== Data in this exercise
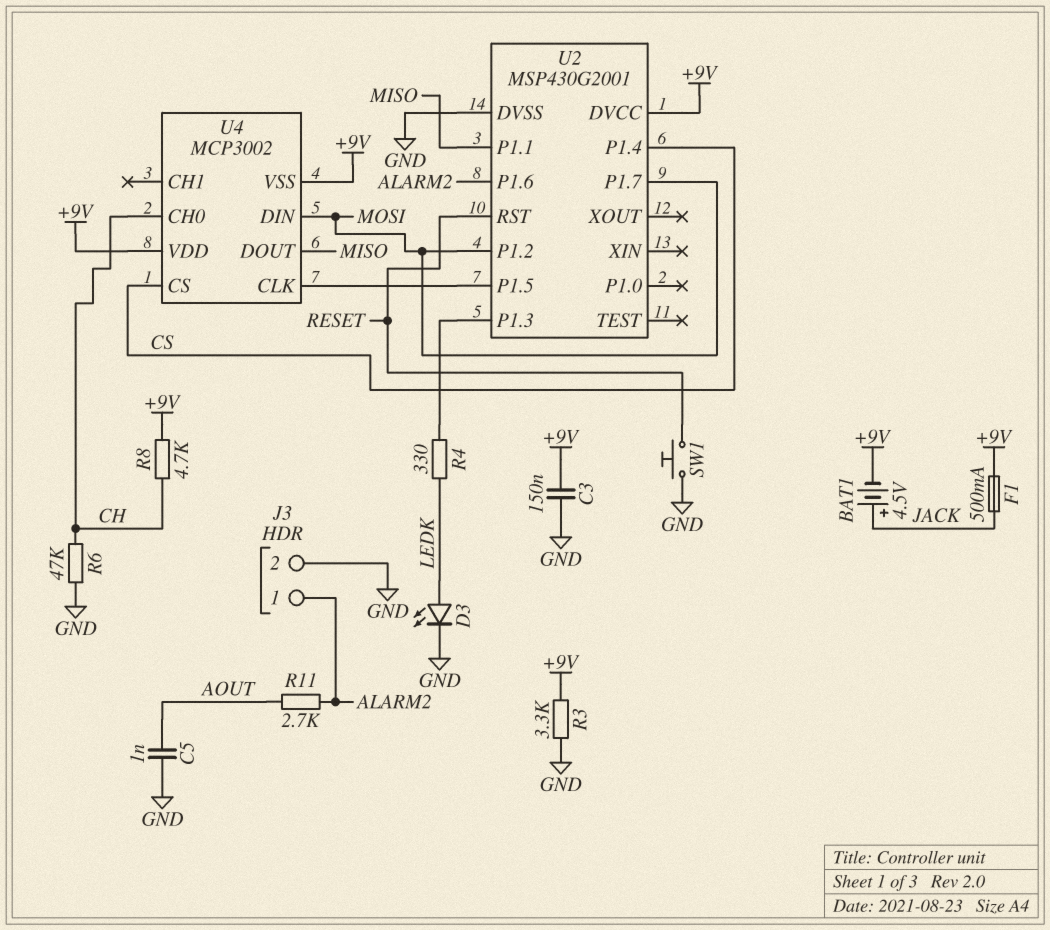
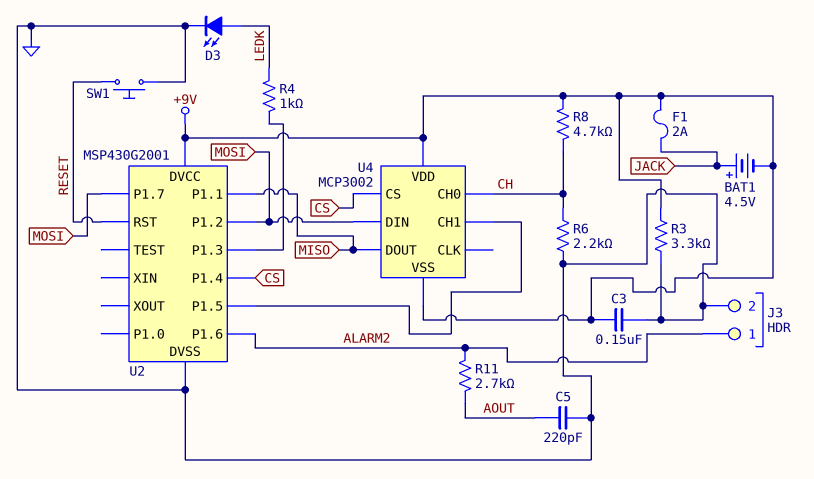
C5: 1nF (AOUT, GND) -> 220pF (AOUT, GND)
F1: 500mA (+9V, JACK) -> 2A (+9V, JACK)
R4: 330 (LEDK, U2/P1.3) -> 1k (LEDK, U2/P1.3)
R6: 47k (CH, GND) -> 2.2k (CH, GND)
U4 pin CH1: none -> U2/P1.5
U4 pin CLK: U2/P1.5 -> none

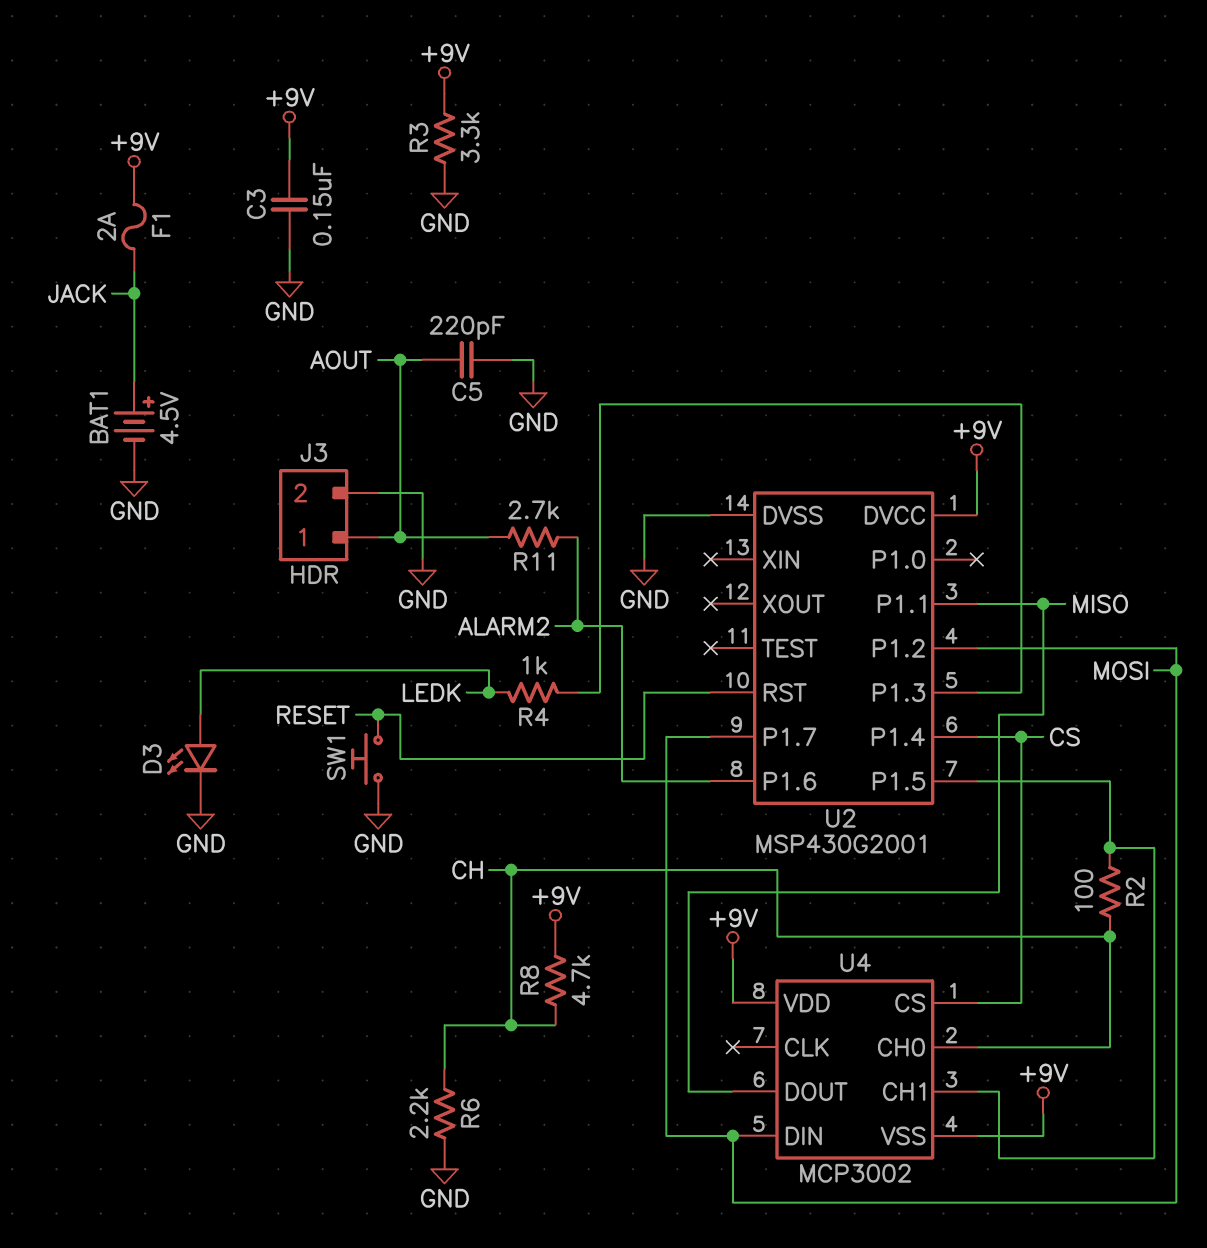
BAT1: 4.5V (plus JACK, minus +9V) -> 4.5V (plus JACK, minus GND)
J3 pin 1: ALARM2 -> AOUT
R2: none -> 100 (CH, U2/P1.5)

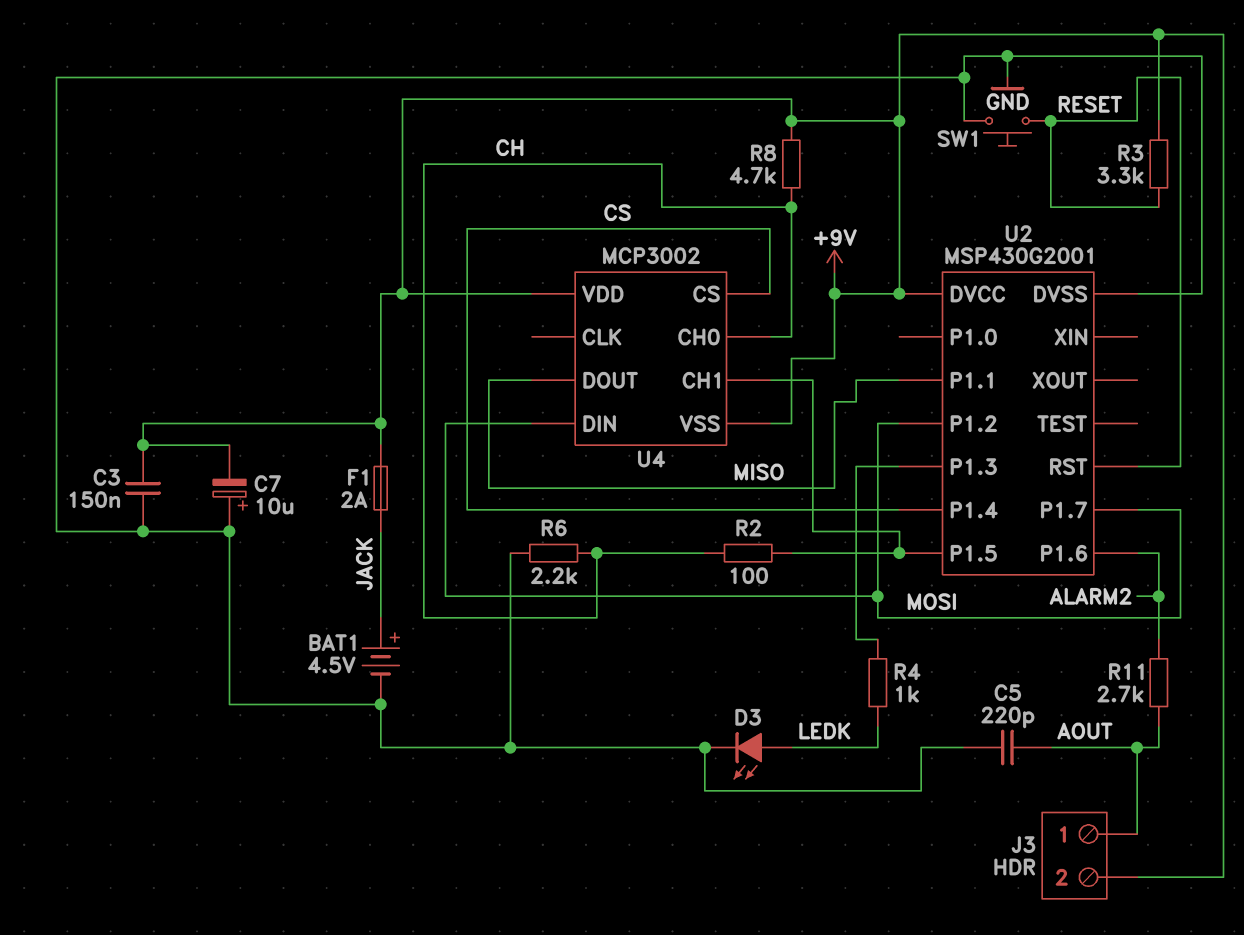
C7: none -> 10uF (plus GND, minus +9V)
J3 pin 2: GND -> +9V
R3: 3.3k (+9V, GND) -> 3.3k (+9V, RESET)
====
In the copy, include every entry above exactly and leave out each picture.

C5: 1nF (AOUT, GND) -> 220pF (AOUT, GND)
F1: 500mA (+9V, JACK) -> 2A (+9V, JACK)
R4: 330 (LEDK, U2/P1.3) -> 1k (LEDK, U2/P1.3)
R6: 47k (CH, GND) -> 2.2k (CH, GND)
U4 pin CH1: none -> U2/P1.5
U4 pin CLK: U2/P1.5 -> none

BAT1: 4.5V (plus JACK, minus +9V) -> 4.5V (plus JACK, minus GND)
J3 pin 1: ALARM2 -> AOUT
R2: none -> 100 (CH, U2/P1.5)

C7: none -> 10uF (plus GND, minus +9V)
J3 pin 2: GND -> +9V
R3: 3.3k (+9V, GND) -> 3.3k (+9V, RESET)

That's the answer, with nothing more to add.